■ What you have to do
Whatever appears in the listing must be reproduced exactly.

= Beginning of Section =

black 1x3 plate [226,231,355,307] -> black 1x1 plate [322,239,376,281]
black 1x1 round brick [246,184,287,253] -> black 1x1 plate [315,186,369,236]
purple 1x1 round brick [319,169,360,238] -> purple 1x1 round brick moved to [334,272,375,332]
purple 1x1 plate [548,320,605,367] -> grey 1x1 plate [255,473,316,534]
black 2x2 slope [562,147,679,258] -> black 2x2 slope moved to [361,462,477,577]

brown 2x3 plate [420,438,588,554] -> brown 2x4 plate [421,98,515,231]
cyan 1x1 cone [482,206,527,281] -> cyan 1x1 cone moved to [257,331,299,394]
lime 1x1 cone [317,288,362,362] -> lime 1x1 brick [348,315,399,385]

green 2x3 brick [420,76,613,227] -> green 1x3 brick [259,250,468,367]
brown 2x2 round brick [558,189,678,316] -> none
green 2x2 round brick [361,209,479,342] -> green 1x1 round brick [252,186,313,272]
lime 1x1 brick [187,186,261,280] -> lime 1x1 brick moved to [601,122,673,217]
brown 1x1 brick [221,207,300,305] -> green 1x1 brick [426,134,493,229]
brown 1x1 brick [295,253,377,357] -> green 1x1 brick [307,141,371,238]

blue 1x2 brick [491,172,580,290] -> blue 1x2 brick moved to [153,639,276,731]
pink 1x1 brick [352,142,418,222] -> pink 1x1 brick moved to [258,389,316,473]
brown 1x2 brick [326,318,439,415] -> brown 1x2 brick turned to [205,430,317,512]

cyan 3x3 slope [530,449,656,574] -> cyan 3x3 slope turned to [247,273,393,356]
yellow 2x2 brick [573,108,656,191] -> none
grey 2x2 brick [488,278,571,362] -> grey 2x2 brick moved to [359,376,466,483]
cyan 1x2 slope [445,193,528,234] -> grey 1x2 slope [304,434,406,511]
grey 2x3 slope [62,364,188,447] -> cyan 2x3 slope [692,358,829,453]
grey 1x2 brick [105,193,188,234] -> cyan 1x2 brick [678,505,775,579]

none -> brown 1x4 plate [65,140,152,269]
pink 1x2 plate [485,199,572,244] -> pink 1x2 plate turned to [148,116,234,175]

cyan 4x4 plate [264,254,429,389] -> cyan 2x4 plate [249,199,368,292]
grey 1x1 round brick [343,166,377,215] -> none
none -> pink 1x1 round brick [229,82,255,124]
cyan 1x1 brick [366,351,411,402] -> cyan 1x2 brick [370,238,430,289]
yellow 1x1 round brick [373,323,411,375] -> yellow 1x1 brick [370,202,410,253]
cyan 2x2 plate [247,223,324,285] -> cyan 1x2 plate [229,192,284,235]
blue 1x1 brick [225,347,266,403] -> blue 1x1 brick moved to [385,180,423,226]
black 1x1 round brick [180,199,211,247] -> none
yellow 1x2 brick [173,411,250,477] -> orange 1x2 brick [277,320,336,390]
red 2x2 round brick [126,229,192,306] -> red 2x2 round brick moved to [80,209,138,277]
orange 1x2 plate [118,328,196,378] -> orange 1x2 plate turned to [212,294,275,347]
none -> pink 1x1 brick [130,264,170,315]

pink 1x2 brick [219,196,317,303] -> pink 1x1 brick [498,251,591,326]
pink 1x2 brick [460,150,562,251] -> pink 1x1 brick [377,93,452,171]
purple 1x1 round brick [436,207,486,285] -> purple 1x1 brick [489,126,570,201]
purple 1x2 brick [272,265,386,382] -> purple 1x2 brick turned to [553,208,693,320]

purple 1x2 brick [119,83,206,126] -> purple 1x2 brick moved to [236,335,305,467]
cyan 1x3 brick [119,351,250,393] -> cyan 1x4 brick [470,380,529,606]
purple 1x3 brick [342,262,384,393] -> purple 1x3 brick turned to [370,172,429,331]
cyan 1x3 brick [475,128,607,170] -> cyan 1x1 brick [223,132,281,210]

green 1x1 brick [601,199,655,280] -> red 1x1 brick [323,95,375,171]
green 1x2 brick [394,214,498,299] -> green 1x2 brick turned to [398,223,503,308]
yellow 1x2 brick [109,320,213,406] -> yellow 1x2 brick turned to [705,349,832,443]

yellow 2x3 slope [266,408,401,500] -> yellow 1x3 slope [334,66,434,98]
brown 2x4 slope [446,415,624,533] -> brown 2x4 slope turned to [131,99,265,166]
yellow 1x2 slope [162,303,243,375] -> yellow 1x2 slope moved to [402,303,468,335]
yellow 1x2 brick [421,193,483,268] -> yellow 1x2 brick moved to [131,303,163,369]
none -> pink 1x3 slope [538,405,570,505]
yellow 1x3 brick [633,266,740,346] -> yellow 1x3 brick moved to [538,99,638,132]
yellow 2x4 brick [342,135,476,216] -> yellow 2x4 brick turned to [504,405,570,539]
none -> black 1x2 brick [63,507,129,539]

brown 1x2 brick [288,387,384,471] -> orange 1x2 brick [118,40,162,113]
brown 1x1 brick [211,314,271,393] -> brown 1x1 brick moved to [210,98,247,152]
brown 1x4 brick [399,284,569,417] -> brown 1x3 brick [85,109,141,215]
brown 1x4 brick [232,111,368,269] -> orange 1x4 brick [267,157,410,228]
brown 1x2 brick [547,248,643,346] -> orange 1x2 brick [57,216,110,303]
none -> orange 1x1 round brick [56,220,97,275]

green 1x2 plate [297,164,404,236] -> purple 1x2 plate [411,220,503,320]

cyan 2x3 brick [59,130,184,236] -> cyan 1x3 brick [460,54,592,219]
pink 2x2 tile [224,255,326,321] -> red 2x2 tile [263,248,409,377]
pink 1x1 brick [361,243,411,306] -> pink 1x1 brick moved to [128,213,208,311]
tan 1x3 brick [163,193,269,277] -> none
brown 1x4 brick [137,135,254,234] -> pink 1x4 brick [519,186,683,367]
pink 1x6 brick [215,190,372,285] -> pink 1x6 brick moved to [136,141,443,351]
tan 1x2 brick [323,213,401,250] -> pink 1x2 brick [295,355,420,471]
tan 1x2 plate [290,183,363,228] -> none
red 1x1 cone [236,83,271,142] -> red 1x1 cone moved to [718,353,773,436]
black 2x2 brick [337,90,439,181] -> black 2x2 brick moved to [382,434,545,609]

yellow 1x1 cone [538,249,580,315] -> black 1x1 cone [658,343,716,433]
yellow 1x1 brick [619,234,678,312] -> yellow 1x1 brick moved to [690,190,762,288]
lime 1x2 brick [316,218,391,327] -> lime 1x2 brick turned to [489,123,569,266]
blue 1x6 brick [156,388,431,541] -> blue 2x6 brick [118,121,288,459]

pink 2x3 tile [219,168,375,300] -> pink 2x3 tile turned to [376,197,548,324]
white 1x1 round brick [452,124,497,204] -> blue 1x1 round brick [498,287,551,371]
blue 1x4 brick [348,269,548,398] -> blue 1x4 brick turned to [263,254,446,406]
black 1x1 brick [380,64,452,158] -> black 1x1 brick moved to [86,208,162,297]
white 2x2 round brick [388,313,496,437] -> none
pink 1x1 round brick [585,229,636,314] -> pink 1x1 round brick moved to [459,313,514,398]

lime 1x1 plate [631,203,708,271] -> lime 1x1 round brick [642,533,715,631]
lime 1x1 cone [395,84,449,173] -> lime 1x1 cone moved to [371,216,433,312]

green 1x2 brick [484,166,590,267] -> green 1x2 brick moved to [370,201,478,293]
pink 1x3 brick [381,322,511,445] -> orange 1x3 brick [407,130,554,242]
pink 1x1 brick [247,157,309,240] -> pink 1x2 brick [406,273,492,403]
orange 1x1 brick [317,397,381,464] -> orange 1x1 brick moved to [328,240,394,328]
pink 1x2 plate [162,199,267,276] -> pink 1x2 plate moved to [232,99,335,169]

= End of Section =

■ Solution to this task
black 1x3 plate [226,231,355,307] -> black 1x1 plate [322,239,376,281]
black 1x1 round brick [246,184,287,253] -> black 1x1 plate [315,186,369,236]
purple 1x1 round brick [319,169,360,238] -> purple 1x1 round brick moved to [334,272,375,332]
purple 1x1 plate [548,320,605,367] -> grey 1x1 plate [255,473,316,534]
black 2x2 slope [562,147,679,258] -> black 2x2 slope moved to [361,462,477,577]

brown 2x3 plate [420,438,588,554] -> brown 2x4 plate [421,98,515,231]
cyan 1x1 cone [482,206,527,281] -> cyan 1x1 cone moved to [257,331,299,394]
lime 1x1 cone [317,288,362,362] -> lime 1x1 brick [348,315,399,385]

green 2x3 brick [420,76,613,227] -> green 1x3 brick [259,250,468,367]
brown 2x2 round brick [558,189,678,316] -> none
green 2x2 round brick [361,209,479,342] -> green 1x1 round brick [252,186,313,272]
lime 1x1 brick [187,186,261,280] -> lime 1x1 brick moved to [601,122,673,217]
brown 1x1 brick [221,207,300,305] -> green 1x1 brick [426,134,493,229]
brown 1x1 brick [295,253,377,357] -> green 1x1 brick [307,141,371,238]

blue 1x2 brick [491,172,580,290] -> blue 1x2 brick moved to [153,639,276,731]
pink 1x1 brick [352,142,418,222] -> pink 1x1 brick moved to [258,389,316,473]
brown 1x2 brick [326,318,439,415] -> brown 1x2 brick turned to [205,430,317,512]

cyan 3x3 slope [530,449,656,574] -> cyan 3x3 slope turned to [247,273,393,356]
yellow 2x2 brick [573,108,656,191] -> none
grey 2x2 brick [488,278,571,362] -> grey 2x2 brick moved to [359,376,466,483]
cyan 1x2 slope [445,193,528,234] -> grey 1x2 slope [304,434,406,511]
grey 2x3 slope [62,364,188,447] -> cyan 2x3 slope [692,358,829,453]
grey 1x2 brick [105,193,188,234] -> cyan 1x2 brick [678,505,775,579]

none -> brown 1x4 plate [65,140,152,269]
pink 1x2 plate [485,199,572,244] -> pink 1x2 plate turned to [148,116,234,175]

cyan 4x4 plate [264,254,429,389] -> cyan 2x4 plate [249,199,368,292]
grey 1x1 round brick [343,166,377,215] -> none
none -> pink 1x1 round brick [229,82,255,124]
cyan 1x1 brick [366,351,411,402] -> cyan 1x2 brick [370,238,430,289]
yellow 1x1 round brick [373,323,411,375] -> yellow 1x1 brick [370,202,410,253]
cyan 2x2 plate [247,223,324,285] -> cyan 1x2 plate [229,192,284,235]
blue 1x1 brick [225,347,266,403] -> blue 1x1 brick moved to [385,180,423,226]
black 1x1 round brick [180,199,211,247] -> none
yellow 1x2 brick [173,411,250,477] -> orange 1x2 brick [277,320,336,390]
red 2x2 round brick [126,229,192,306] -> red 2x2 round brick moved to [80,209,138,277]
orange 1x2 plate [118,328,196,378] -> orange 1x2 plate turned to [212,294,275,347]
none -> pink 1x1 brick [130,264,170,315]

pink 1x2 brick [219,196,317,303] -> pink 1x1 brick [498,251,591,326]
pink 1x2 brick [460,150,562,251] -> pink 1x1 brick [377,93,452,171]
purple 1x1 round brick [436,207,486,285] -> purple 1x1 brick [489,126,570,201]
purple 1x2 brick [272,265,386,382] -> purple 1x2 brick turned to [553,208,693,320]

purple 1x2 brick [119,83,206,126] -> purple 1x2 brick moved to [236,335,305,467]
cyan 1x3 brick [119,351,250,393] -> cyan 1x4 brick [470,380,529,606]
purple 1x3 brick [342,262,384,393] -> purple 1x3 brick turned to [370,172,429,331]
cyan 1x3 brick [475,128,607,170] -> cyan 1x1 brick [223,132,281,210]

green 1x1 brick [601,199,655,280] -> red 1x1 brick [323,95,375,171]
green 1x2 brick [394,214,498,299] -> green 1x2 brick turned to [398,223,503,308]
yellow 1x2 brick [109,320,213,406] -> yellow 1x2 brick turned to [705,349,832,443]

yellow 2x3 slope [266,408,401,500] -> yellow 1x3 slope [334,66,434,98]
brown 2x4 slope [446,415,624,533] -> brown 2x4 slope turned to [131,99,265,166]
yellow 1x2 slope [162,303,243,375] -> yellow 1x2 slope moved to [402,303,468,335]
yellow 1x2 brick [421,193,483,268] -> yellow 1x2 brick moved to [131,303,163,369]
none -> pink 1x3 slope [538,405,570,505]
yellow 1x3 brick [633,266,740,346] -> yellow 1x3 brick moved to [538,99,638,132]
yellow 2x4 brick [342,135,476,216] -> yellow 2x4 brick turned to [504,405,570,539]
none -> black 1x2 brick [63,507,129,539]

brown 1x2 brick [288,387,384,471] -> orange 1x2 brick [118,40,162,113]
brown 1x1 brick [211,314,271,393] -> brown 1x1 brick moved to [210,98,247,152]
brown 1x4 brick [399,284,569,417] -> brown 1x3 brick [85,109,141,215]
brown 1x4 brick [232,111,368,269] -> orange 1x4 brick [267,157,410,228]
brown 1x2 brick [547,248,643,346] -> orange 1x2 brick [57,216,110,303]
none -> orange 1x1 round brick [56,220,97,275]

green 1x2 plate [297,164,404,236] -> purple 1x2 plate [411,220,503,320]

cyan 2x3 brick [59,130,184,236] -> cyan 1x3 brick [460,54,592,219]
pink 2x2 tile [224,255,326,321] -> red 2x2 tile [263,248,409,377]
pink 1x1 brick [361,243,411,306] -> pink 1x1 brick moved to [128,213,208,311]
tan 1x3 brick [163,193,269,277] -> none
brown 1x4 brick [137,135,254,234] -> pink 1x4 brick [519,186,683,367]
pink 1x6 brick [215,190,372,285] -> pink 1x6 brick moved to [136,141,443,351]
tan 1x2 brick [323,213,401,250] -> pink 1x2 brick [295,355,420,471]
tan 1x2 plate [290,183,363,228] -> none
red 1x1 cone [236,83,271,142] -> red 1x1 cone moved to [718,353,773,436]
black 2x2 brick [337,90,439,181] -> black 2x2 brick moved to [382,434,545,609]

yellow 1x1 cone [538,249,580,315] -> black 1x1 cone [658,343,716,433]
yellow 1x1 brick [619,234,678,312] -> yellow 1x1 brick moved to [690,190,762,288]
lime 1x2 brick [316,218,391,327] -> lime 1x2 brick turned to [489,123,569,266]
blue 1x6 brick [156,388,431,541] -> blue 2x6 brick [118,121,288,459]

pink 2x3 tile [219,168,375,300] -> pink 2x3 tile turned to [376,197,548,324]
white 1x1 round brick [452,124,497,204] -> blue 1x1 round brick [498,287,551,371]
blue 1x4 brick [348,269,548,398] -> blue 1x4 brick turned to [263,254,446,406]
black 1x1 brick [380,64,452,158] -> black 1x1 brick moved to [86,208,162,297]
white 2x2 round brick [388,313,496,437] -> none
pink 1x1 round brick [585,229,636,314] -> pink 1x1 round brick moved to [459,313,514,398]

lime 1x1 plate [631,203,708,271] -> lime 1x1 round brick [642,533,715,631]
lime 1x1 cone [395,84,449,173] -> lime 1x1 cone moved to [371,216,433,312]

green 1x2 brick [484,166,590,267] -> green 1x2 brick moved to [370,201,478,293]
pink 1x3 brick [381,322,511,445] -> orange 1x3 brick [407,130,554,242]
pink 1x1 brick [247,157,309,240] -> pink 1x2 brick [406,273,492,403]
orange 1x1 brick [317,397,381,464] -> orange 1x1 brick moved to [328,240,394,328]
pink 1x2 plate [162,199,267,276] -> pink 1x2 plate moved to [232,99,335,169]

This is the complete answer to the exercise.